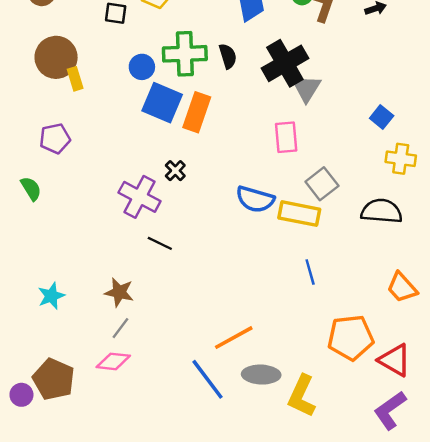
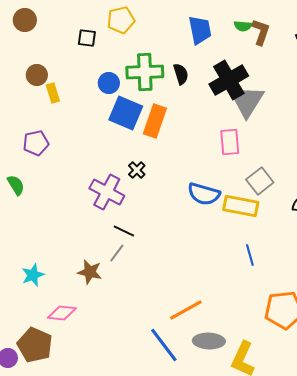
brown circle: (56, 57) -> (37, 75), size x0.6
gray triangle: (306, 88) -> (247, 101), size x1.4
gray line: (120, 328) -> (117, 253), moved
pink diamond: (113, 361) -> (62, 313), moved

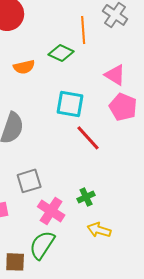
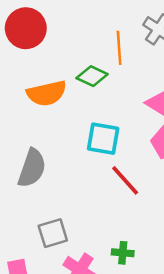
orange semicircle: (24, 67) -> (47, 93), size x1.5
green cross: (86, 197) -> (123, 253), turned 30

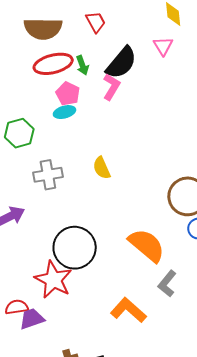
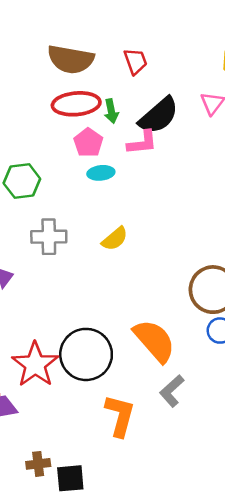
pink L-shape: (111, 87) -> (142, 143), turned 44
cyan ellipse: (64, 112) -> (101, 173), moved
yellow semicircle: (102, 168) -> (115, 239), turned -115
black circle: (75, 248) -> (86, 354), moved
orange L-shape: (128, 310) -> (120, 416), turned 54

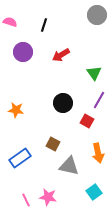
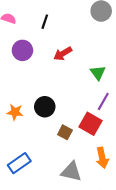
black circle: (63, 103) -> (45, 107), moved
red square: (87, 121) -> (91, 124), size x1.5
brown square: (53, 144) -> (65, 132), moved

——

DIRECTIONS FOR THIS TASK: Line by line, restate the data above exactly as it stands, minus the pictures.

ANSWER SECTION:
brown circle: (56, 57) -> (37, 75), size x0.6
gray triangle: (306, 88) -> (247, 101), size x1.4
gray line: (120, 328) -> (117, 253), moved
pink diamond: (113, 361) -> (62, 313), moved

orange semicircle: (24, 67) -> (47, 93), size x1.5
green cross: (86, 197) -> (123, 253), turned 30

pink L-shape: (111, 87) -> (142, 143), turned 44
cyan ellipse: (64, 112) -> (101, 173), moved
yellow semicircle: (102, 168) -> (115, 239), turned -115
black circle: (75, 248) -> (86, 354), moved
orange L-shape: (128, 310) -> (120, 416), turned 54

black circle: (63, 103) -> (45, 107), moved
red square: (87, 121) -> (91, 124), size x1.5
brown square: (53, 144) -> (65, 132), moved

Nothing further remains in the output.